◆ **To do**
Would you restate, exactly as they appear, the lines from the one containing "black hexagon: (410, 1206)" through the end of the data below?

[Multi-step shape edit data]
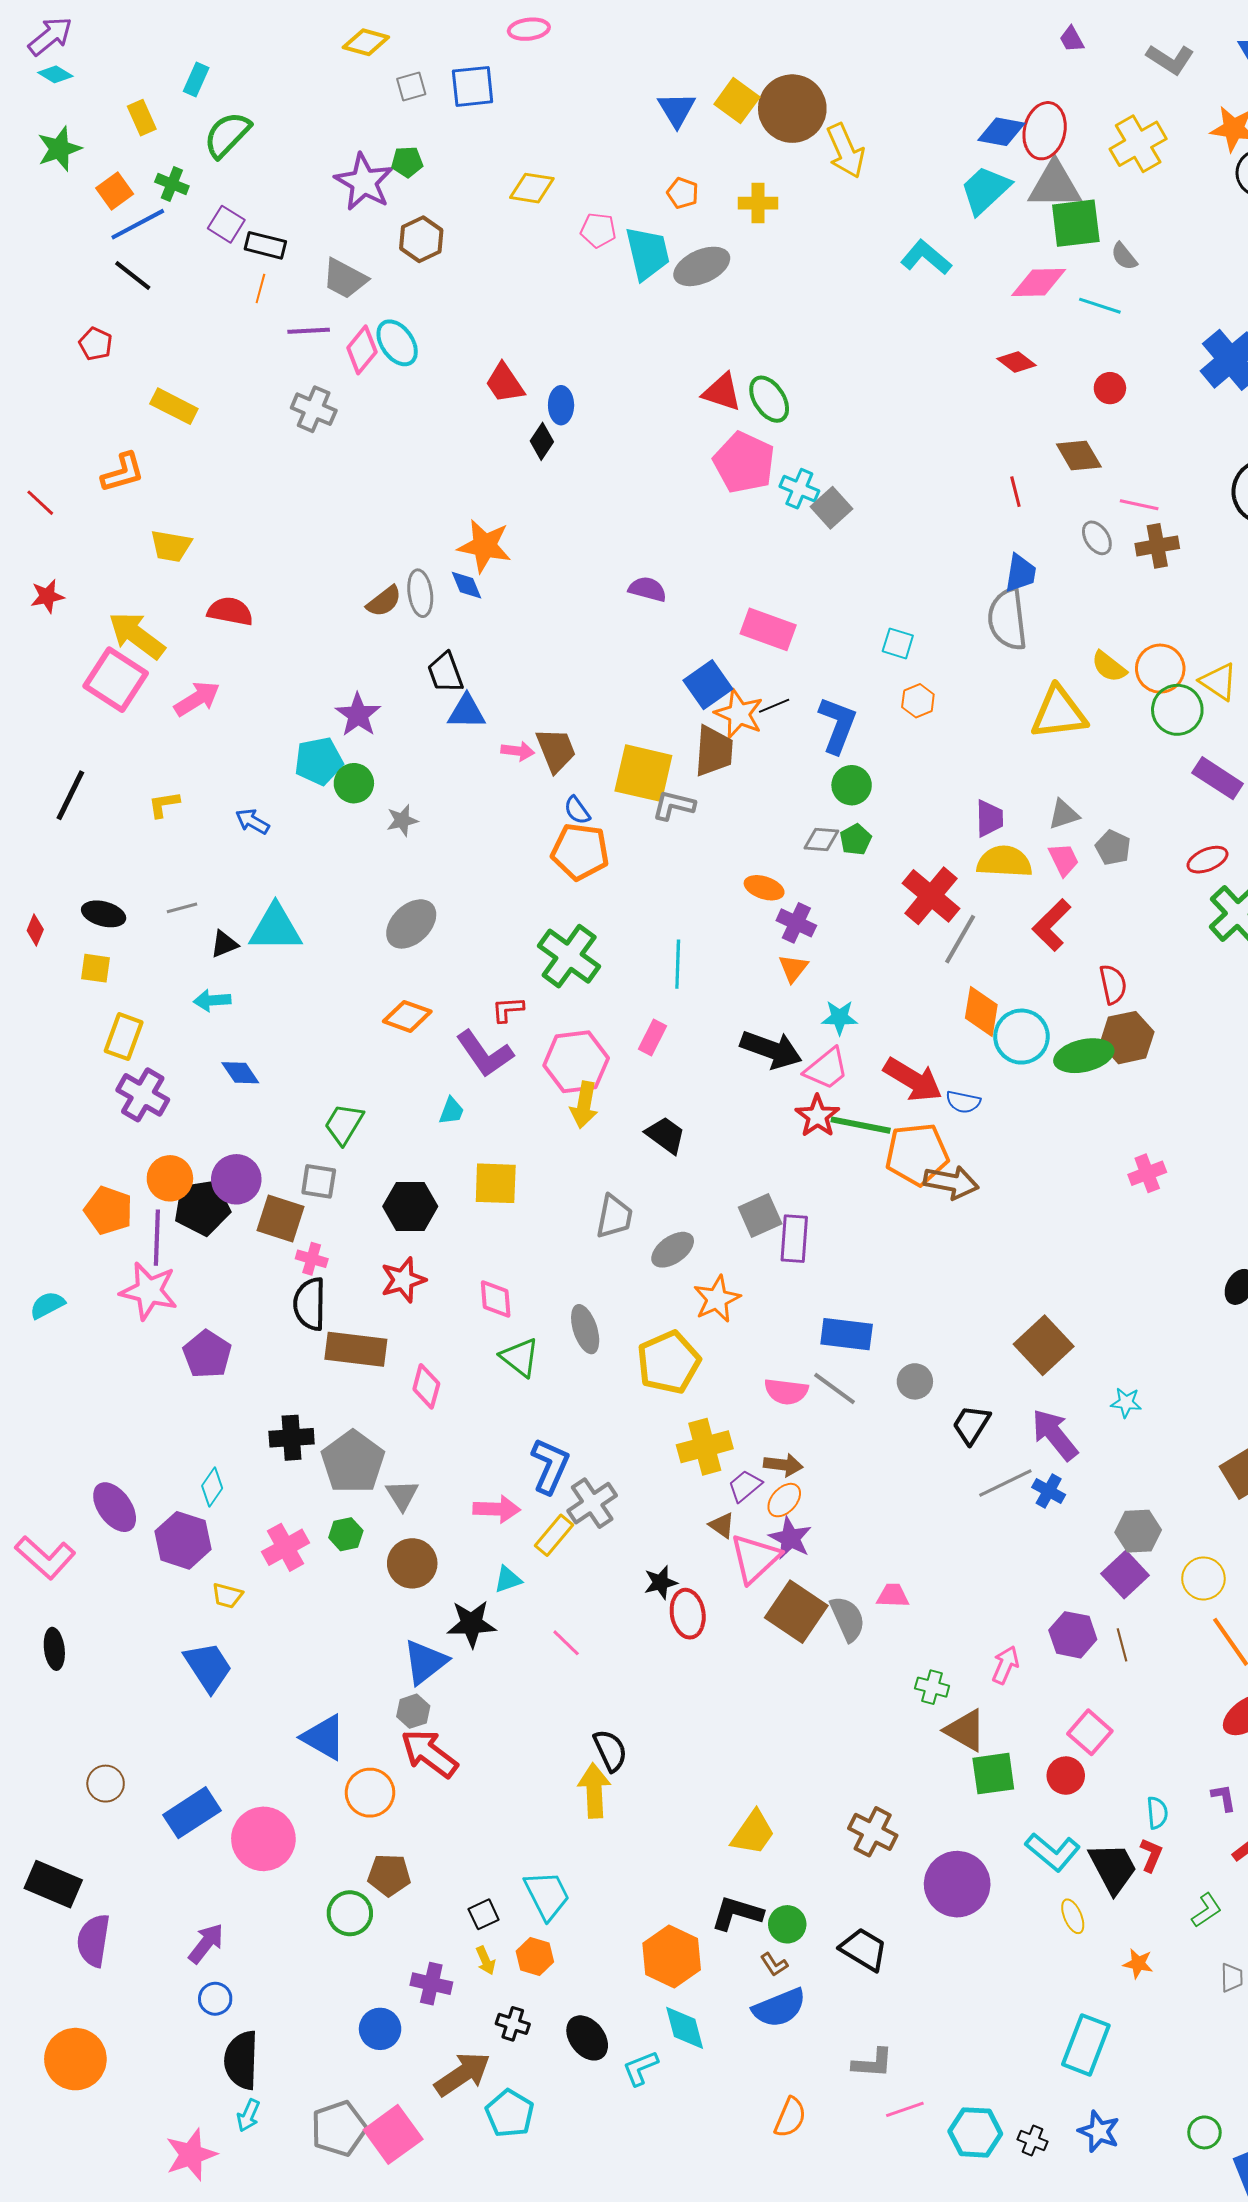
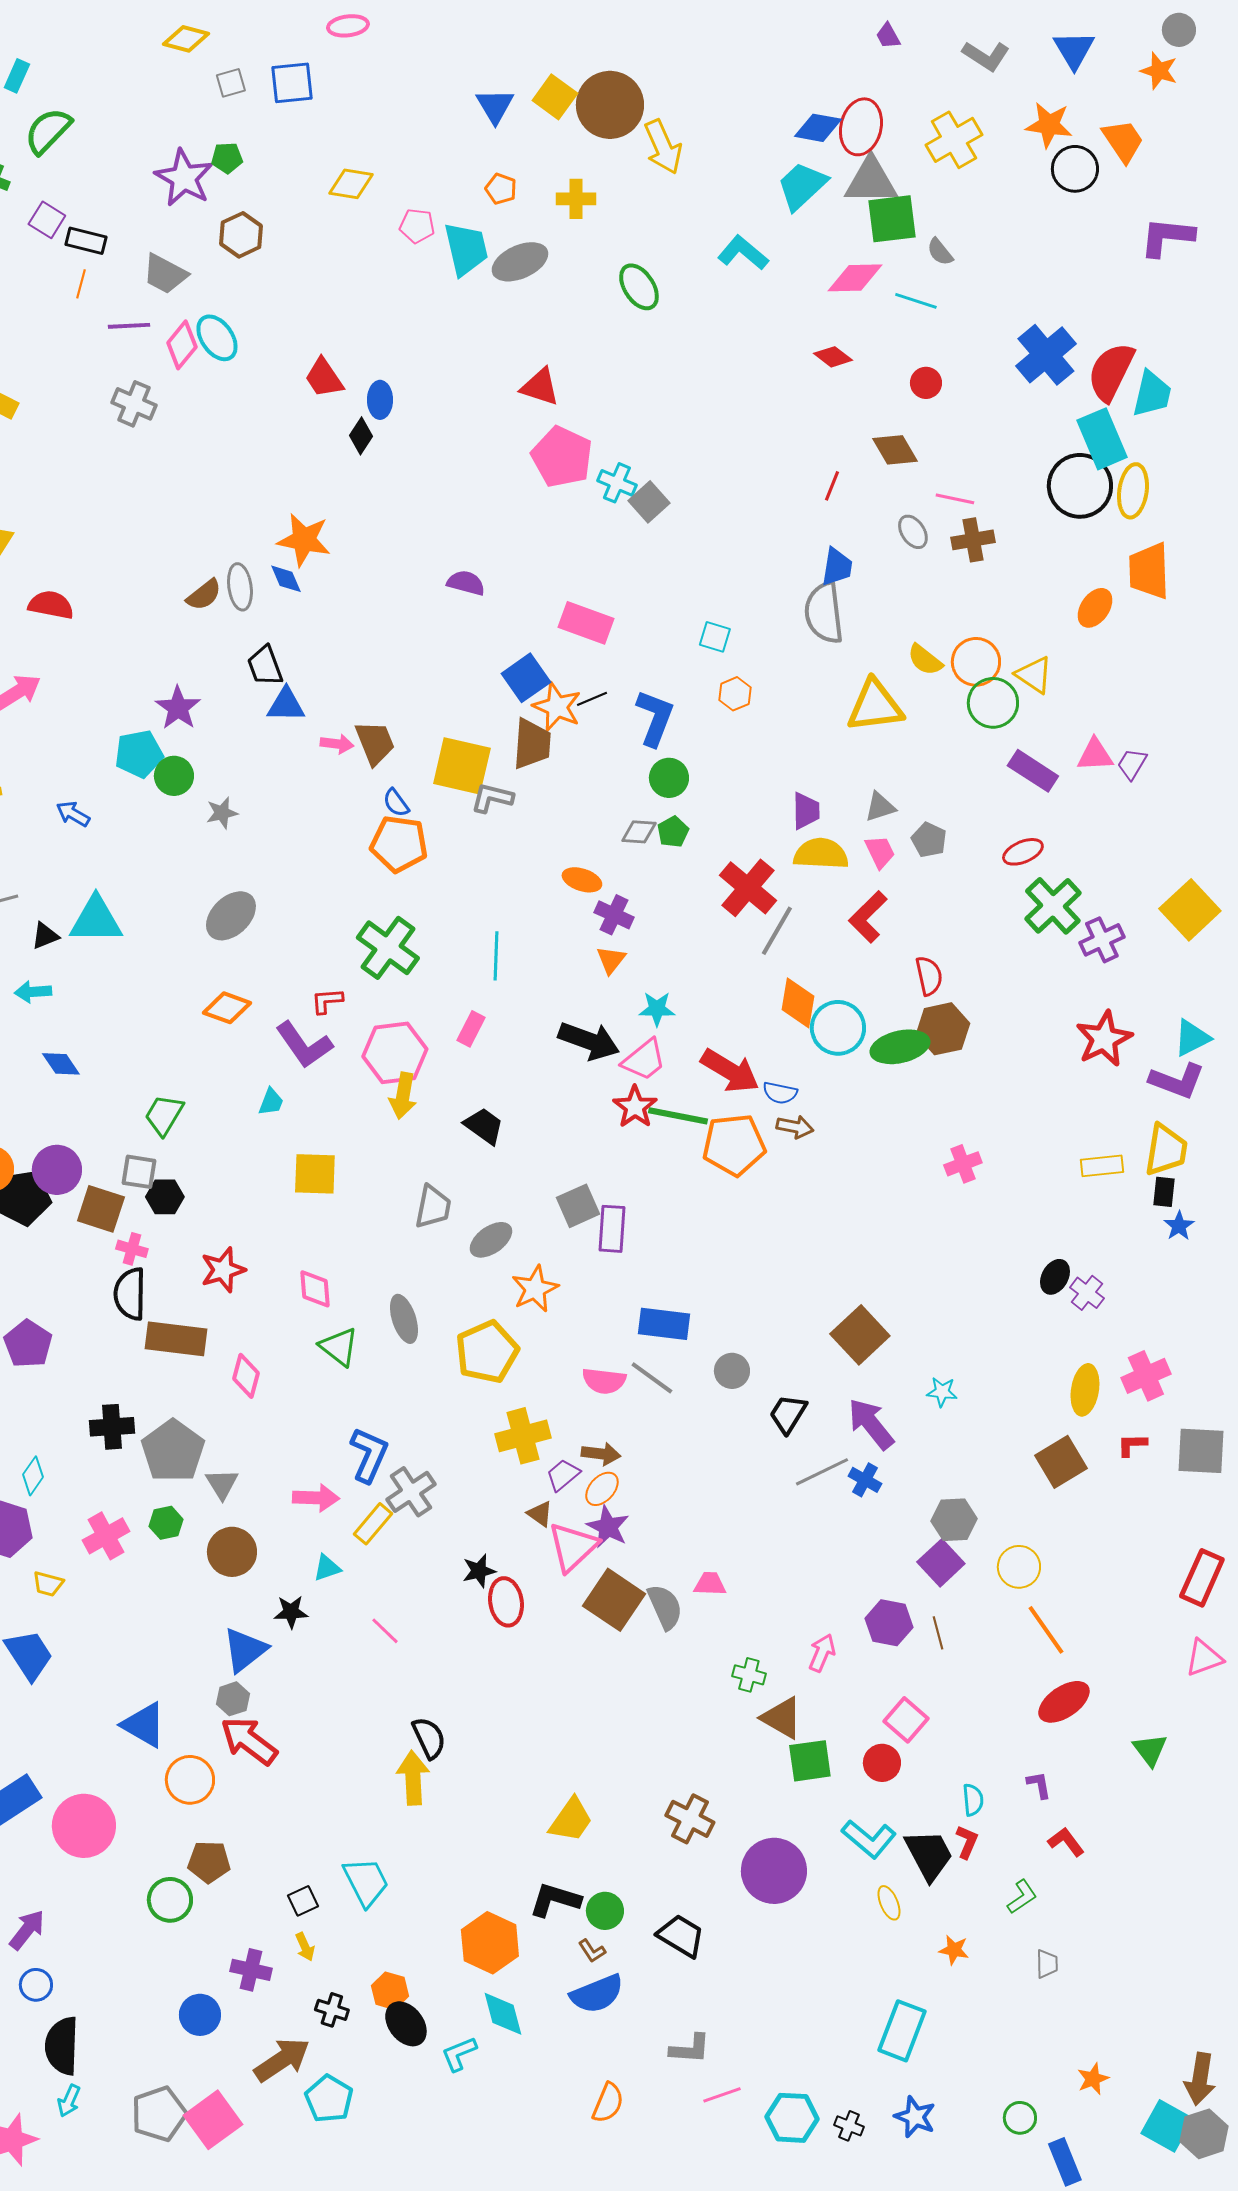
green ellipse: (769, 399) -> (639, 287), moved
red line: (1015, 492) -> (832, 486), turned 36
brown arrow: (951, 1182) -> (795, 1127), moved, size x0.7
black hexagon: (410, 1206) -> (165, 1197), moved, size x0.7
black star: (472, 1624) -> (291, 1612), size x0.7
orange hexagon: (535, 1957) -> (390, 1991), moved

◆ **Completed exercise**
black hexagon: (410, 1206) -> (165, 1197), moved, size x0.7
black star: (472, 1624) -> (291, 1612), size x0.7
orange hexagon: (535, 1957) -> (390, 1991), moved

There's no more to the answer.